Directions for this task: Extract every line of the data that contains the string "Violin".

---------- Available records ----------

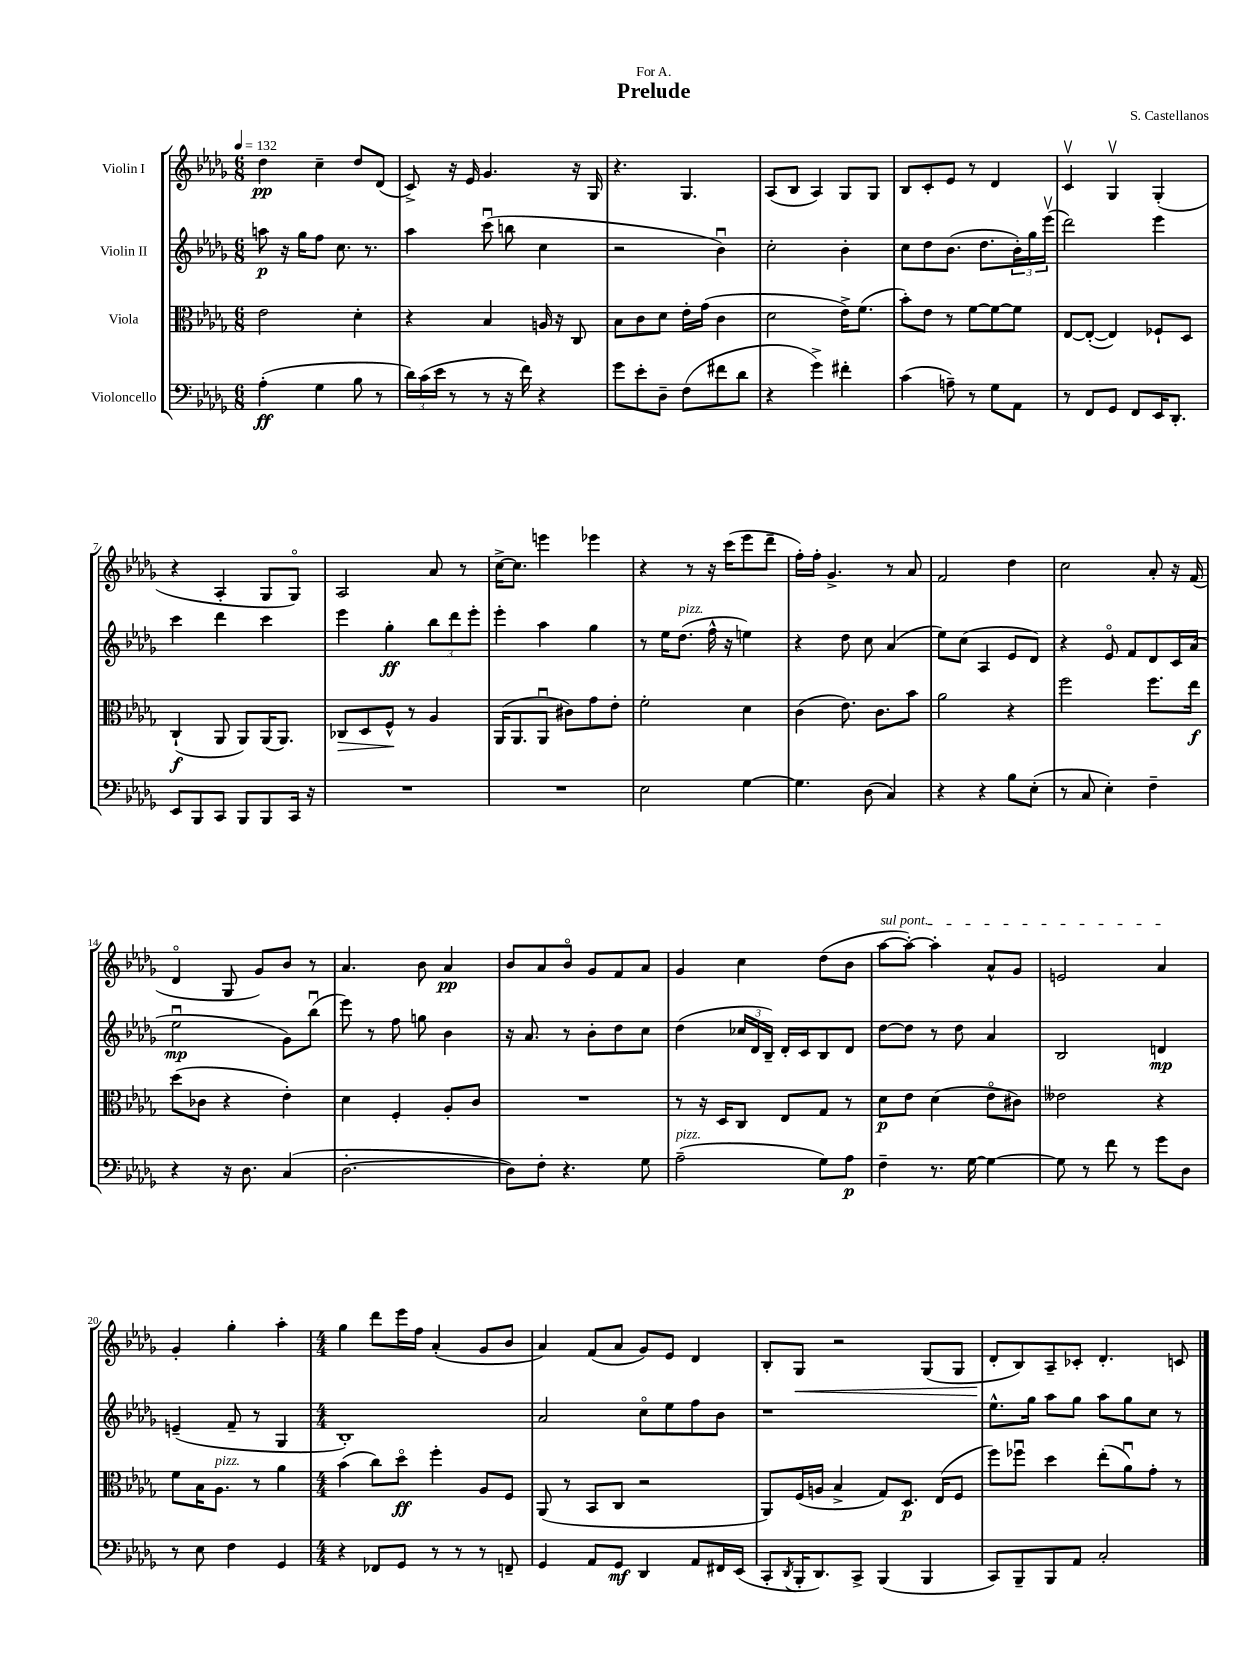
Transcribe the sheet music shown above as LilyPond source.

\header { title = "Prelude" composer = "S. Castellanos" dedication = "For A." }
<<
\new StaffGroup <<
\new Staff = "s0" \with { instrumentName = "Violin I" } {
    \clef treble \key des \major \numericTimeSignature \time 6/8 \tempo 4 = 132
    des''4\pp c''4-- des''8 des'8( |
    c'8->) r16 ees'16 ges'4. r16 ges16 |
    r4. ges4. |
    aes8( bes8 aes4) ges8 ges8 |
    bes8 c'8-. ees'8 r8 des'4 |
    c'4\upbow ges4\upbow ges4-.( |
    r4 aes4-. ges8 ges8\flageolet) |
    aes2 aes'8 r8 |
    c''16~-> c''8. e'''4 ees'''4 |
    r4 r8 r16 c'''16( ees'''8 des'''8-- |
    f''16-.) f''16-. ges'4.-> r8 aes'8 |
    f'2 des''4 |
    c''2 aes'8-. r16 f'16( |
    des'4\flageolet ges8 ges'8) bes'8 r8 |
    aes'4. bes'8 aes'4\pp |
    bes'8 aes'8 bes'8\flageolet ges'8 f'8 aes'8 |
    ges'4 c''4 des''8( bes'8 |
    \once \override TextSpanner.bound-details.left.text = \markup { \italic "sul pont." } aes''8~\startTextSpan aes''8~-.) aes''4-. aes'8-^ ges'8 |
    e'2 aes'4\stopTextSpan |
    ges'4-. ges''4-. aes''4-. |
    \numericTimeSignature \time 4/4 ges''4 des'''8 ees'''16 f''16 aes'4-.( ges'8 bes'8 |
    aes'4) f'8( aes'8 ges'8) ees'8 des'4 |
    bes8-. ges8\< r2 ges8( ges8 |
    des'8-.\! bes8) aes8-- ces'8-. des'4.-. c'8 \bar "|." |
}
\new Staff = "s1" \with { instrumentName = "Violin II" } {
    \clef treble \key des \major \numericTimeSignature \time 6/8
    a''8\p r16 ges''16 f''8 c''8. r8. |
    aes''4 c'''8\downbow( b''8 c''4 |
    r2 bes'4\downbow) |
    c''2-. bes'4-. |
    c''8 des''8 bes'8.( des''8. \tuplet 3/2 { bes'16-.) ges''16 ees'''16\upbow( } |
    des'''2) ees'''4 |
    c'''4 des'''4 c'''4 |
    ees'''4 ges''4-.\ff \tuplet 3/2 { bes''8 des'''8 ees'''8-. } |
    ees'''4-. aes''4 ges''4 |
    r8 ees''16 des''8.^\markup { \italic "pizz." }( f''16-^ r16 e''4) |
    r4 des''8 c''8 aes'4( |
    ees''8) c''8( aes4 ees'8 des'8) |
    r4 ees'8\flageolet f'8 des'8 c'16 aes'16( |
    ees''2\downbow\mp ges'8) bes''8\downbow( |
    ees'''8) r8 f''8 g''8 bes'4 |
    r16 aes'8. r8 bes'8-. des''8 c''8 |
    des''4( \tuplet 3/2 { ces''16 des'16 bes16--) } des'16-. c'16 bes8 des'8 |
    des''8~ des''8 r8 des''8 aes'4 |
    bes2 d'4\mp |
    e'4--( f'8-- r8 ges4 |
    \numericTimeSignature \time 4/4 bes1-.) |
    aes'2 c''8\flageolet ees''8 f''8 bes'8 |
    r1 |
    ees''8.-^ ges''16 aes''8 ges''8 aes''8 ges''8 c''8 r8 \bar "|." |
}
\new Staff = "s2" \with { instrumentName = "Viola" } {
    \clef alto \key des \major \numericTimeSignature \time 6/8
    ees'2 des'4-. |
    r4 bes4 a16 r16 c8 |
    bes8 c'8 des'8 ees'16-. ges'16( c'4 |
    des'2 ees'16->) f'8.( |
    bes'8-.) ees'8 r8 f'8~ f'8~ f'8 |
    ees8~ ees8~-.( ees4) fes8-! des8 |
    c4-!\f( aes,8 aes,8) aes,16( aes,8.) |
    ces8\> des8 f8-^\! r8 aes4 |
    aes,16( aes,8. aes,8\downbow cis'8) ges'8 ees'8-. |
    f'2-. des'4 |
    c'4( ees'8.) c'8. bes'8 |
    aes'2 r4 |
    f''2 f''8. ees''16\f |
    des''8( ces'8 r4 ees'4-.) |
    des'4 f4-. aes8-. c'8 |
    R2. |
    r8 r16 des16 c8 ees8 ges8 r8 |
    des'8\p ees'8 des'4( ees'8\flageolet cis'8) |
    eeses'2 r4 |
    f'8 bes16 aes8.^\markup { \italic "pizz." } r8 aes'4 |
    \numericTimeSignature \time 4/4 bes'4( c''8) des''8\flageolet\ff f''4-. aes8 f8 |
    aes,8( r8 bes,8 c8 r2 |
    aes,8) f16( a16 bes4-> ges8) des8.\p ees16( f8 |
    f''8) fes''8\downbow des''4 ees''8-.( aes'8\downbow) ges'8-. r8 \bar "|." |
}
\new Staff = "s3" \with { instrumentName = "Violoncello" } {
    \clef bass \key des \major \numericTimeSignature \time 6/8
    aes4-.\ff( ges4 bes8 r8 |
    \tuplet 3/2 { des'16) c'16( ees'16 } r8 r8 r16 f'16) r4 |
    ges'8 ees'8-. des8-- f8( fis'8 des'8 |
    r4 ges'4->) fis'4-. |
    c'4( a8--) r8 ges8 aes,8 |
    r8 f,8 ges,8 f,8 ees,16 des,8.-. |
    ees,8 bes,,8 c,8 bes,,8 bes,,8 c,16 r16 |
    R2. |
    R2. |
    ees2 ges4~ |
    ges4. des8( c4) |
    r4 r4 bes8 ees8-.( |
    r8 c8 ees4-.) f4-- |
    r4 r16 des8. c4( |
    des2.~-. |
    des8) f8-. r4. ges8 |
    aes2--^\markup { \italic "pizz." }( ges8) aes8\p |
    f4-- r8. ges16~ ges4~ |
    ges8 r8 f'8 r8 ges'8 des8 |
    r8 ees8 f4 ges,4 |
    \numericTimeSignature \time 4/4 r4 fes,8 ges,8 r8 r8 r8 f,8-- |
    ges,4 aes,8 ges,8\mf des,4 aes,8 fis,16 ees,16( |
    c,8-. \acciaccatura { des,8 } bes,,16-. des,8.) c,8-> bes,,4( bes,,4 |
    c,8) bes,,8-- bes,,8 aes,8 c2-. \bar "|." |
}
>>
>>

----------

The answer:
\new Staff = "s0" \with { instrumentName = "Violin I" } {
\new Staff = "s1" \with { instrumentName = "Violin II" } {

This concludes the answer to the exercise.